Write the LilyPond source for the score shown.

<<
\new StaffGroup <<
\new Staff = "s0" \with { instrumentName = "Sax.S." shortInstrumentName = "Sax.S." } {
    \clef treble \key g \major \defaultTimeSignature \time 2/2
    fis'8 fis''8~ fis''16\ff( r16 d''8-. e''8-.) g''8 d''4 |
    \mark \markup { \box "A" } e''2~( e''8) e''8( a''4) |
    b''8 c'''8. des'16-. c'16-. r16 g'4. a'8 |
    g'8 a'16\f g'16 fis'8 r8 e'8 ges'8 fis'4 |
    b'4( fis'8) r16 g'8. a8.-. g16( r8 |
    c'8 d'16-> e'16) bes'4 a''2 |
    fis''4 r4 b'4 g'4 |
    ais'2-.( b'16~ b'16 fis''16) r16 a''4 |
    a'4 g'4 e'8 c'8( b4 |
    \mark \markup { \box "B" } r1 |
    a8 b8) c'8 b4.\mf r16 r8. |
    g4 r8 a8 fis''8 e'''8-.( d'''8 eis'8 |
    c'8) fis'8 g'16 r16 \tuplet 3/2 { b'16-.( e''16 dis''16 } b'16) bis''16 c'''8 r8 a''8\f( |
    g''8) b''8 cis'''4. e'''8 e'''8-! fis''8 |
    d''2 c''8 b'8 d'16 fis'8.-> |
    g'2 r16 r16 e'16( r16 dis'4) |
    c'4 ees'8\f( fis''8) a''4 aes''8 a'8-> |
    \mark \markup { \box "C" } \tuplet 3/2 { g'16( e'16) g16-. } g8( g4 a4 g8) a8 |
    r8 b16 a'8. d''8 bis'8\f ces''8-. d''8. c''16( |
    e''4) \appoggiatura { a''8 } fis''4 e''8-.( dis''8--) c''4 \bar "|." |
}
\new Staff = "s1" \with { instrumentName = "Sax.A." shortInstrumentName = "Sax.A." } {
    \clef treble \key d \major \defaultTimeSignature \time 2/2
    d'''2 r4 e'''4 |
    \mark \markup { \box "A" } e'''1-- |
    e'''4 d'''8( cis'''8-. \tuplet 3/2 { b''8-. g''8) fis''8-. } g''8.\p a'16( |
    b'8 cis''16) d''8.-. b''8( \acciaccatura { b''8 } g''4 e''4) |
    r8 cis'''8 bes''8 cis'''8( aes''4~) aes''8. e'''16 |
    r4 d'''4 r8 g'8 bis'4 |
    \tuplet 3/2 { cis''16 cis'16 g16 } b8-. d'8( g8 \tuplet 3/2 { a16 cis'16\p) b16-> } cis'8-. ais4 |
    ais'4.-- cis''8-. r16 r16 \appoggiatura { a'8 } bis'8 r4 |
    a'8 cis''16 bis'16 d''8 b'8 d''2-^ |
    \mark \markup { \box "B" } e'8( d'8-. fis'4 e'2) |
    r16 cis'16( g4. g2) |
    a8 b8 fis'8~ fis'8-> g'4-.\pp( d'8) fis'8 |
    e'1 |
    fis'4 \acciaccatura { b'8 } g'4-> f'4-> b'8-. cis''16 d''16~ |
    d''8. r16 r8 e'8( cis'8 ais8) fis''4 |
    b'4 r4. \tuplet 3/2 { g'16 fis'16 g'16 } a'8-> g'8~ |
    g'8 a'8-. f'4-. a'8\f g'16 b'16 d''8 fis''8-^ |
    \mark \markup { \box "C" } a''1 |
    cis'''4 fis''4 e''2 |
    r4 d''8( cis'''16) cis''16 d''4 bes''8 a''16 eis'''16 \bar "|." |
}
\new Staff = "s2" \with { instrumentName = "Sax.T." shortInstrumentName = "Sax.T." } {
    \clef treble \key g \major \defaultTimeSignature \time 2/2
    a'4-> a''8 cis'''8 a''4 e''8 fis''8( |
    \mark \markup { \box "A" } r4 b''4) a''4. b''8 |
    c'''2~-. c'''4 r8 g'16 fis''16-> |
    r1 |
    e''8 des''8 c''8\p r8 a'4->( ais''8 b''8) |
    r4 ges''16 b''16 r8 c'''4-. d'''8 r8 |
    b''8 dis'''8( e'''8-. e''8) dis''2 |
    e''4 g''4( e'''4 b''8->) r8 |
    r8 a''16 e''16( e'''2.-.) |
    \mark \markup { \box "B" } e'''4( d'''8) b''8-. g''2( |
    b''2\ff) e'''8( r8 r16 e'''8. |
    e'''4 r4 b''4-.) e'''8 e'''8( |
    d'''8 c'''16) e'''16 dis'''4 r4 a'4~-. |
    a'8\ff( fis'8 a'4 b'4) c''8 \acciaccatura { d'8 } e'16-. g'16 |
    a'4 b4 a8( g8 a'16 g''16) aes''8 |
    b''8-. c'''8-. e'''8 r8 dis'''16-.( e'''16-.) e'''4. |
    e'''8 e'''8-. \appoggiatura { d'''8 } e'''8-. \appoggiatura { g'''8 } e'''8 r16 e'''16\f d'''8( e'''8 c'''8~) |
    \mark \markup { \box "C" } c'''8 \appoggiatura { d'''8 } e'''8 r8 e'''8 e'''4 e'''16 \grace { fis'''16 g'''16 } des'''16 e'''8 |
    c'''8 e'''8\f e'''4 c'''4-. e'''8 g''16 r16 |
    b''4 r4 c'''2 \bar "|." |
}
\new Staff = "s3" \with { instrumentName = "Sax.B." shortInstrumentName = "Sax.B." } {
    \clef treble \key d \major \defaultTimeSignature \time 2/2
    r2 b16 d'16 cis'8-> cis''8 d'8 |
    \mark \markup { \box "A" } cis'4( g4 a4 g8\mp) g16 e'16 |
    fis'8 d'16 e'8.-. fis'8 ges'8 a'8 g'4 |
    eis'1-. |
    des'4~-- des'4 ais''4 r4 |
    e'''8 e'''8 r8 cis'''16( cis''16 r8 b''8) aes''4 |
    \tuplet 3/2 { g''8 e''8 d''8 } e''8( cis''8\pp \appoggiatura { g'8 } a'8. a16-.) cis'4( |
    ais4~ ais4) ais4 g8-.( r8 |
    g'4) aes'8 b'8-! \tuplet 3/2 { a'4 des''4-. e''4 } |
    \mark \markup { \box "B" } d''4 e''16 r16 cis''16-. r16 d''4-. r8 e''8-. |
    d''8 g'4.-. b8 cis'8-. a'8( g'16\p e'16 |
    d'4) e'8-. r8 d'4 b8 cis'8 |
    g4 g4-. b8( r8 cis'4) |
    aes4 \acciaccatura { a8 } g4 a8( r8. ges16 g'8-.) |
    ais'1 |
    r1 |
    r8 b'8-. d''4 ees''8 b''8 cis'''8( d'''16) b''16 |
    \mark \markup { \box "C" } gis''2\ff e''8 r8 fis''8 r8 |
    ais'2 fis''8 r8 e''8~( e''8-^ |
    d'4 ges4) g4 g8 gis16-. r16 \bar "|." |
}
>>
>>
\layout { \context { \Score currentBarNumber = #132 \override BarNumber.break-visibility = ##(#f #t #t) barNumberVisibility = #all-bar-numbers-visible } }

+ + + +

> [GIVEN TASK]:
Copy out every line above that contains the string "shortInstrumentName", treating uppercase and lowercase letters as distinct.

> [TASK SOLUTION]:
\new Staff = "s0" \with { instrumentName = "Sax.S." shortInstrumentName = "Sax.S." } {
\new Staff = "s1" \with { instrumentName = "Sax.A." shortInstrumentName = "Sax.A." } {
\new Staff = "s2" \with { instrumentName = "Sax.T." shortInstrumentName = "Sax.T." } {
\new Staff = "s3" \with { instrumentName = "Sax.B." shortInstrumentName = "Sax.B." } {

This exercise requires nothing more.